**DIRECTIONS FOR THIS TASK**
What comes back must be the data itself, retyped exactly.

**DATA SHOWN**
--- START ---

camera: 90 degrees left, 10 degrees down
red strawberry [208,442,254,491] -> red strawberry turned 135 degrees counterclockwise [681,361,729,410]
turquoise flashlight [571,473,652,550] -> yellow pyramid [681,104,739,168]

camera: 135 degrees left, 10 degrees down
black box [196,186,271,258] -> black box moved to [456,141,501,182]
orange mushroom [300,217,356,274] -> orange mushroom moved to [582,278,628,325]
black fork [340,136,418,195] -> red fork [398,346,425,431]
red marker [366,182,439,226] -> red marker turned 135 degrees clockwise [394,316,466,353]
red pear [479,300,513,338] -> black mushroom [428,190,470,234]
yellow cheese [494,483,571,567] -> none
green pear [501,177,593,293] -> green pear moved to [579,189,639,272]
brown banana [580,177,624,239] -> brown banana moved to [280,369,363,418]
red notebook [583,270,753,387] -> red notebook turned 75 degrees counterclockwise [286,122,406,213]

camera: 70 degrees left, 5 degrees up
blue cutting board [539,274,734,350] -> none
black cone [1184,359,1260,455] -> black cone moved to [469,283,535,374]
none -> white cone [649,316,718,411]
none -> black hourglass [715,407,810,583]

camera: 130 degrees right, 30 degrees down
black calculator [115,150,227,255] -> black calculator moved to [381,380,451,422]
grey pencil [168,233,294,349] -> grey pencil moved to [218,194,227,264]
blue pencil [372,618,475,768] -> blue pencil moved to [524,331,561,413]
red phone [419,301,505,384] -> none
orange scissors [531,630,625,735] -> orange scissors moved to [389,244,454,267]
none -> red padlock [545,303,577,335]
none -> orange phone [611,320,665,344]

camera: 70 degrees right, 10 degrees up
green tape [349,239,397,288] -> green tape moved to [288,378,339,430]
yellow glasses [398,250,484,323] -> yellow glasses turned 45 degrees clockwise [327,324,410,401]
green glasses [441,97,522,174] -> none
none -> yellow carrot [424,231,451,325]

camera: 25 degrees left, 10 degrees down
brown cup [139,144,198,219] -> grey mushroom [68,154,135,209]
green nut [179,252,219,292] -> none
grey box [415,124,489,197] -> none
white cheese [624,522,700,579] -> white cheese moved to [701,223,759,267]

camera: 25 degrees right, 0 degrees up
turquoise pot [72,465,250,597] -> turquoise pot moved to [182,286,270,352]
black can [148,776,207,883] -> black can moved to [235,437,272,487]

--- END ---

**THE COMPLETED TASK**
camera: 90 degrees left, 10 degrees down
red strawberry [208,442,254,491] -> red strawberry turned 135 degrees counterclockwise [681,361,729,410]
turquoise flashlight [571,473,652,550] -> yellow pyramid [681,104,739,168]

camera: 135 degrees left, 10 degrees down
black box [196,186,271,258] -> black box moved to [456,141,501,182]
orange mushroom [300,217,356,274] -> orange mushroom moved to [582,278,628,325]
black fork [340,136,418,195] -> red fork [398,346,425,431]
red marker [366,182,439,226] -> red marker turned 135 degrees clockwise [394,316,466,353]
red pear [479,300,513,338] -> black mushroom [428,190,470,234]
yellow cheese [494,483,571,567] -> none
green pear [501,177,593,293] -> green pear moved to [579,189,639,272]
brown banana [580,177,624,239] -> brown banana moved to [280,369,363,418]
red notebook [583,270,753,387] -> red notebook turned 75 degrees counterclockwise [286,122,406,213]

camera: 70 degrees left, 5 degrees up
blue cutting board [539,274,734,350] -> none
black cone [1184,359,1260,455] -> black cone moved to [469,283,535,374]
none -> white cone [649,316,718,411]
none -> black hourglass [715,407,810,583]

camera: 130 degrees right, 30 degrees down
black calculator [115,150,227,255] -> black calculator moved to [381,380,451,422]
grey pencil [168,233,294,349] -> grey pencil moved to [218,194,227,264]
blue pencil [372,618,475,768] -> blue pencil moved to [524,331,561,413]
red phone [419,301,505,384] -> none
orange scissors [531,630,625,735] -> orange scissors moved to [389,244,454,267]
none -> red padlock [545,303,577,335]
none -> orange phone [611,320,665,344]

camera: 70 degrees right, 10 degrees up
green tape [349,239,397,288] -> green tape moved to [288,378,339,430]
yellow glasses [398,250,484,323] -> yellow glasses turned 45 degrees clockwise [327,324,410,401]
green glasses [441,97,522,174] -> none
none -> yellow carrot [424,231,451,325]

camera: 25 degrees left, 10 degrees down
brown cup [139,144,198,219] -> grey mushroom [68,154,135,209]
green nut [179,252,219,292] -> none
grey box [415,124,489,197] -> none
white cheese [624,522,700,579] -> white cheese moved to [701,223,759,267]

camera: 25 degrees right, 0 degrees up
turquoise pot [72,465,250,597] -> turquoise pot moved to [182,286,270,352]
black can [148,776,207,883] -> black can moved to [235,437,272,487]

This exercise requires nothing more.